Scene comparison data:
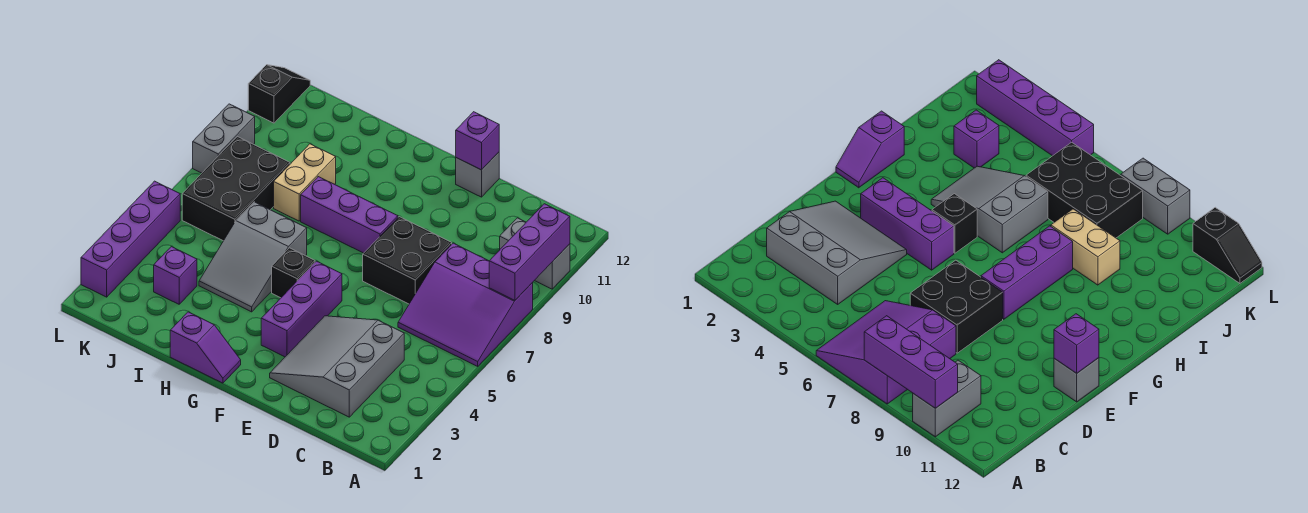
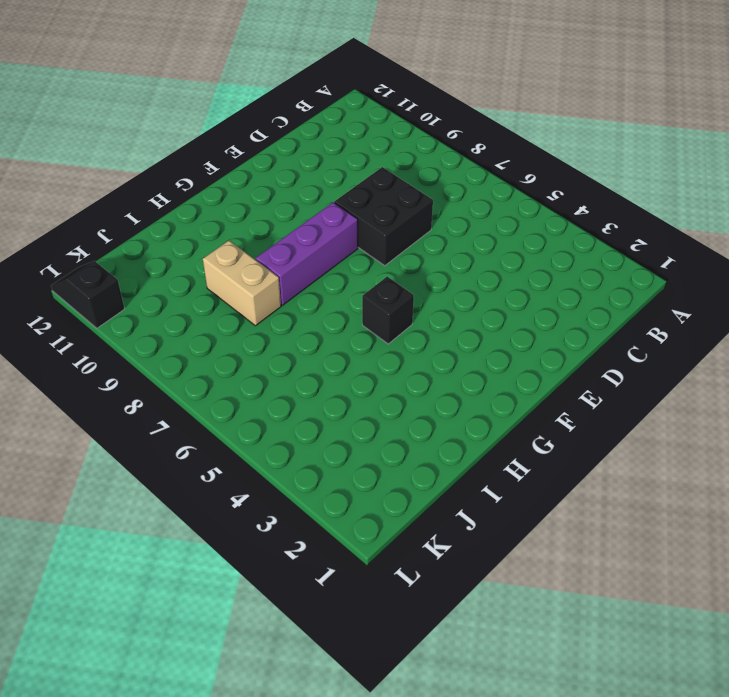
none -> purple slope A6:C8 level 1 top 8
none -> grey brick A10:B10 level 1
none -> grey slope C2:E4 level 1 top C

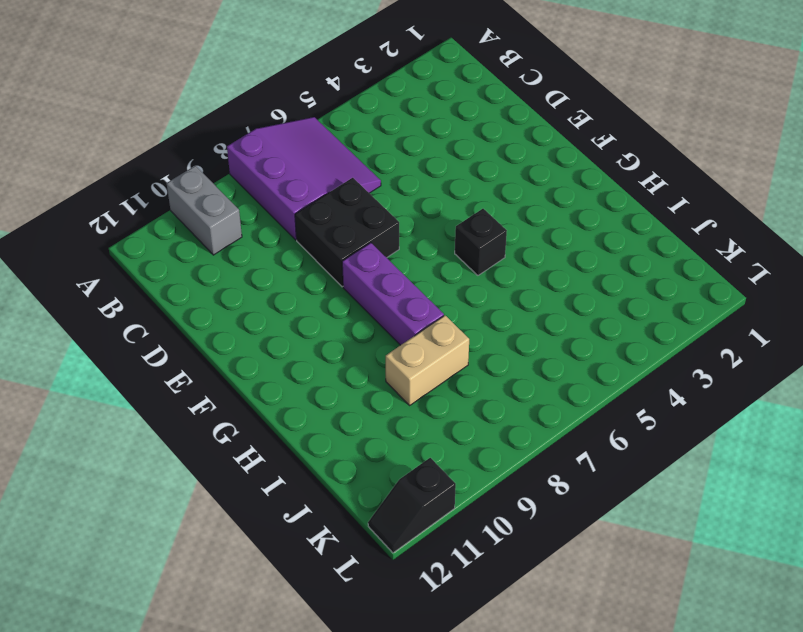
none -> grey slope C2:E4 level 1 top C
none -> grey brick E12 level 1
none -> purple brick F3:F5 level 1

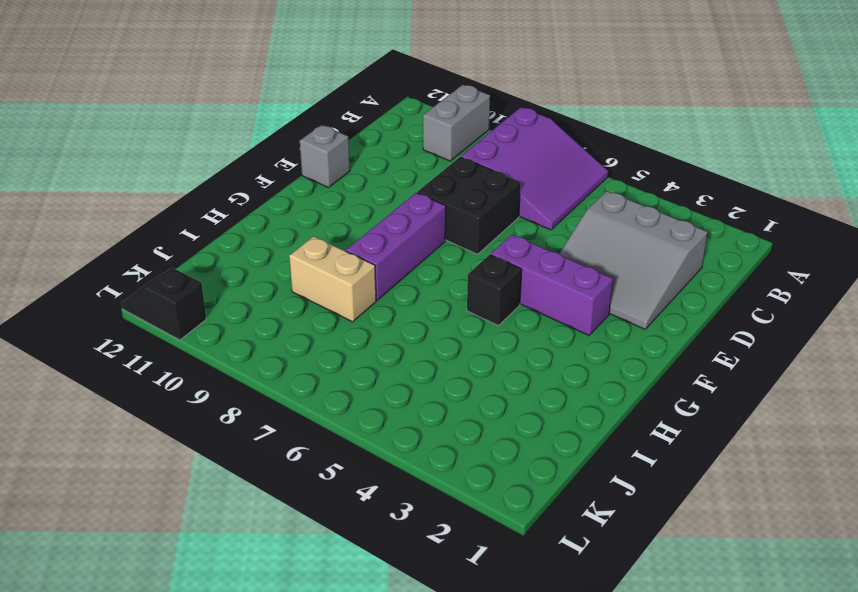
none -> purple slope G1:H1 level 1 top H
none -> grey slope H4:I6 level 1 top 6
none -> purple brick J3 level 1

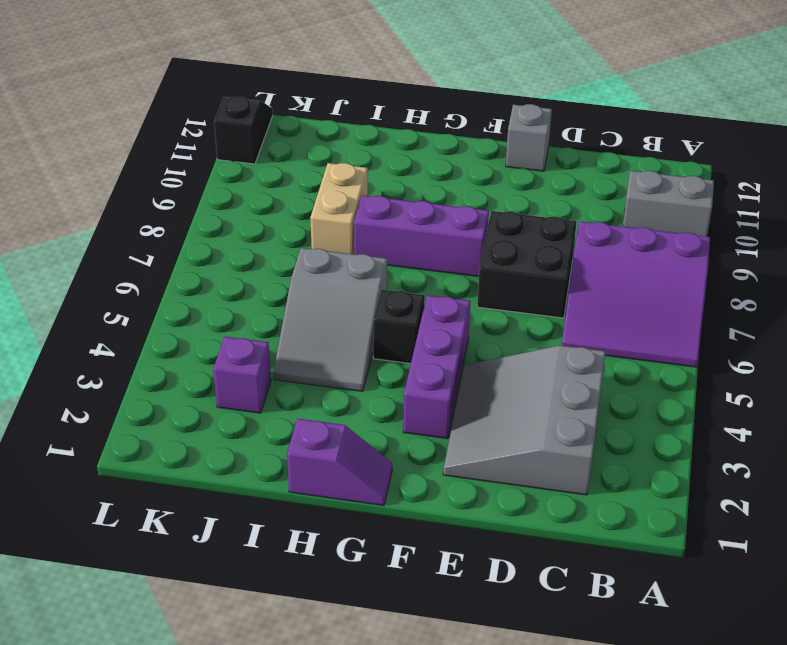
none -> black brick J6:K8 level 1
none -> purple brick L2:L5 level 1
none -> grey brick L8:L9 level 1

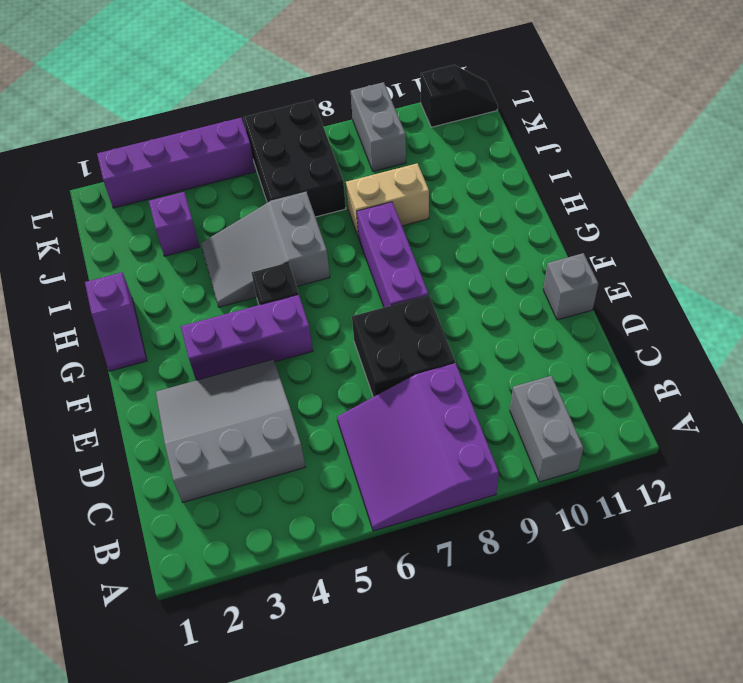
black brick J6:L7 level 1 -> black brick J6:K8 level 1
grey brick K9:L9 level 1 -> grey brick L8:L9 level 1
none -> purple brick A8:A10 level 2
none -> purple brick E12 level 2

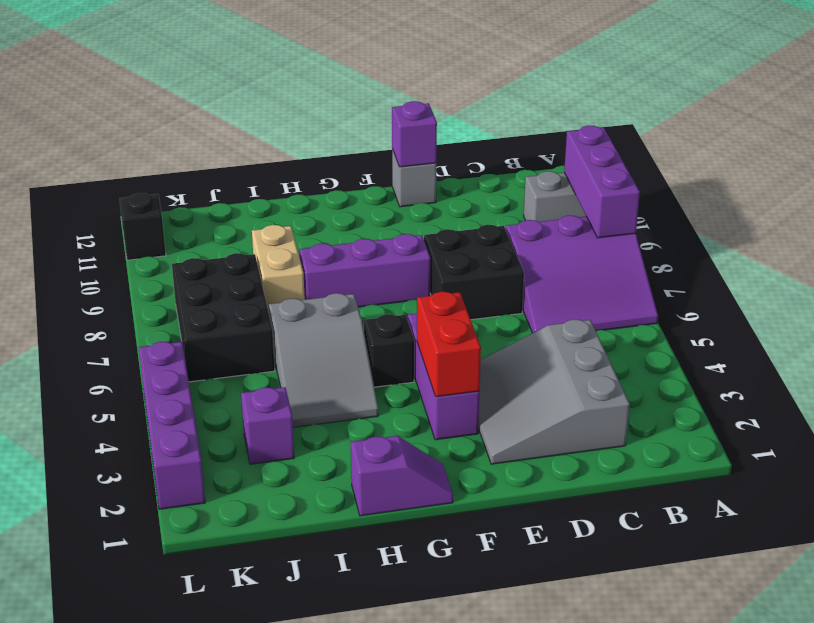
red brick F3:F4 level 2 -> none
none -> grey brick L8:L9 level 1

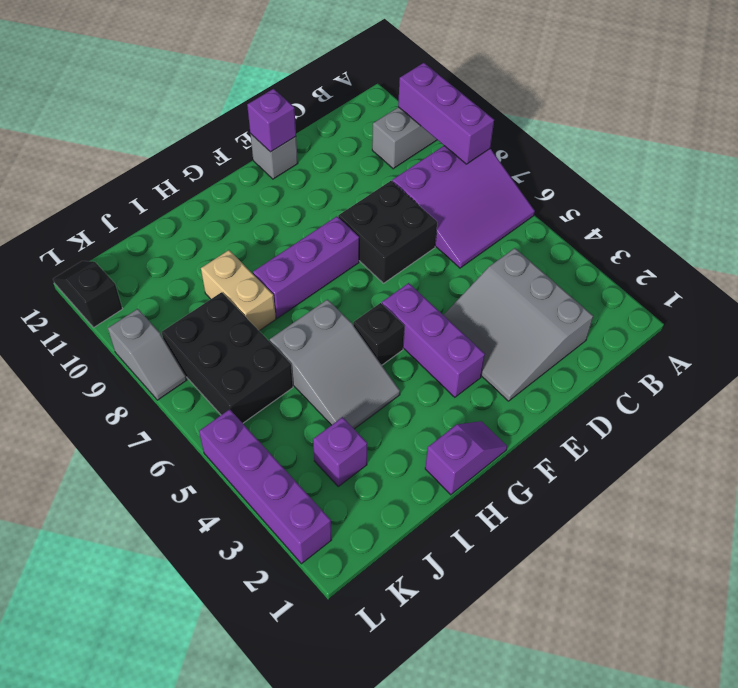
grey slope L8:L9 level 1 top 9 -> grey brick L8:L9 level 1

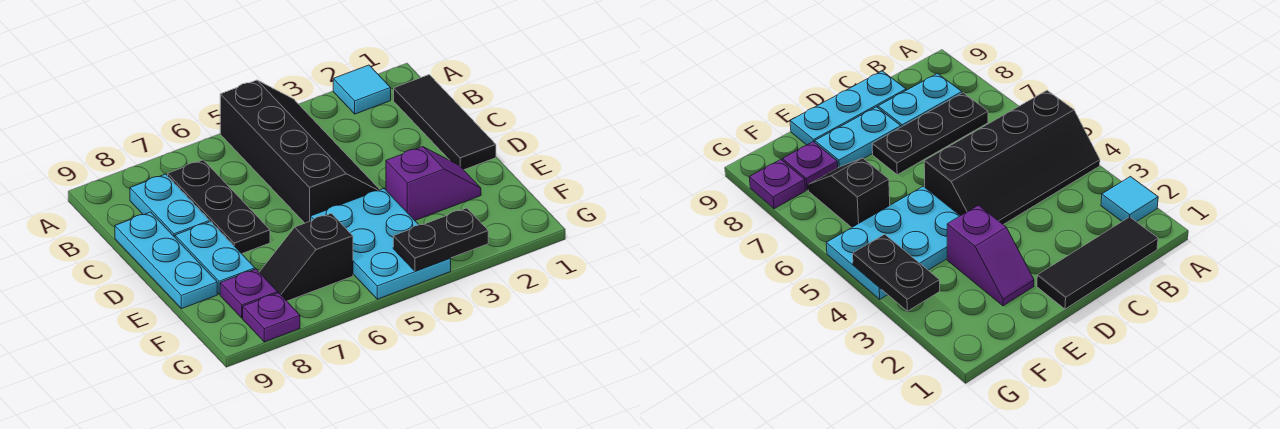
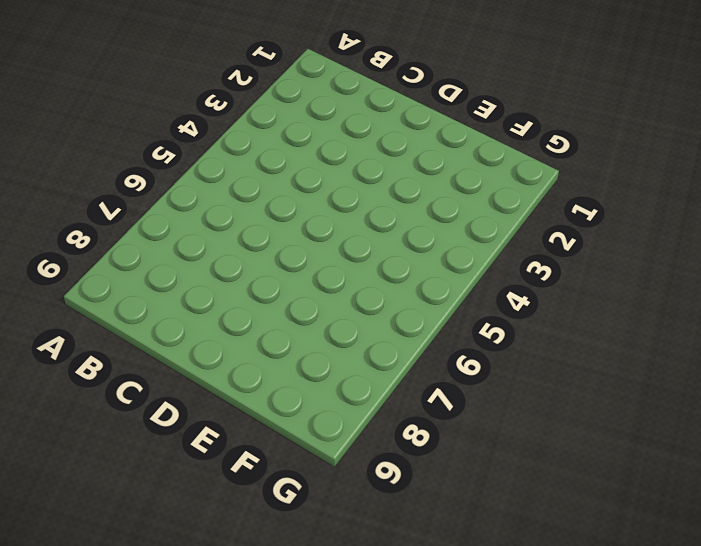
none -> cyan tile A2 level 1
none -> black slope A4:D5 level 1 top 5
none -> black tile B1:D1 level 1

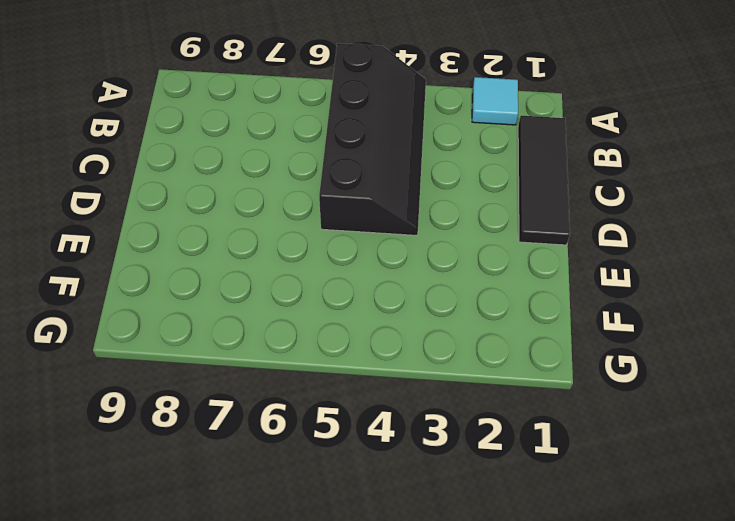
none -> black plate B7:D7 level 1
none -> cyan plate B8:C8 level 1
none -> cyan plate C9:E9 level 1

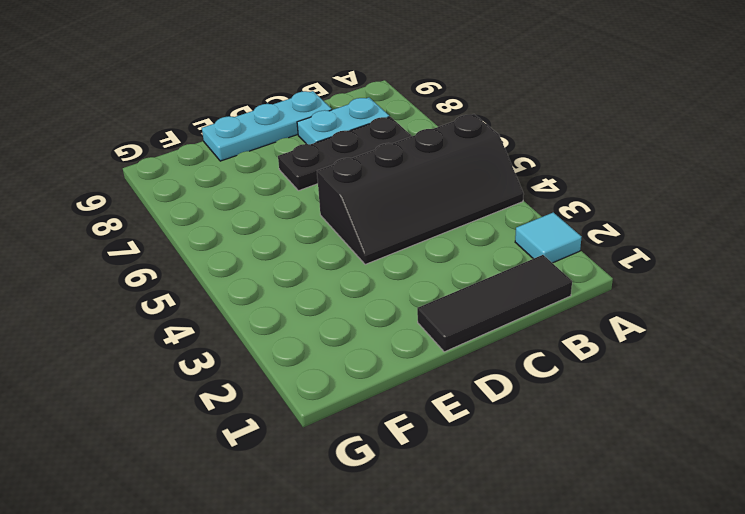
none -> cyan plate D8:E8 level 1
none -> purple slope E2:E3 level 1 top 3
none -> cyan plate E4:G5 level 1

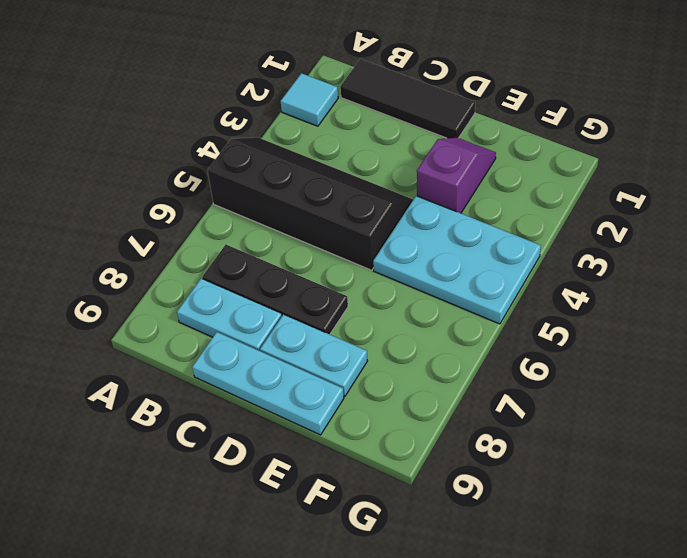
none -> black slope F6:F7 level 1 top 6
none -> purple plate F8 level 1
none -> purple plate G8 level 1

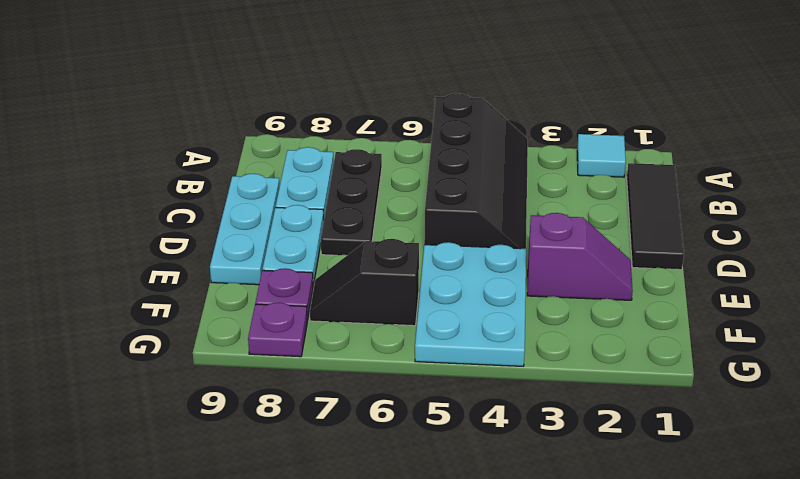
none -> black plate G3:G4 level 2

> [PROBLEM TO WORK ON] From the data above, copy every line where "cyan" appears.

> [SOLUTION]
none -> cyan tile A2 level 1
none -> cyan plate B8:C8 level 1
none -> cyan plate C9:E9 level 1
none -> cyan plate D8:E8 level 1
none -> cyan plate E4:G5 level 1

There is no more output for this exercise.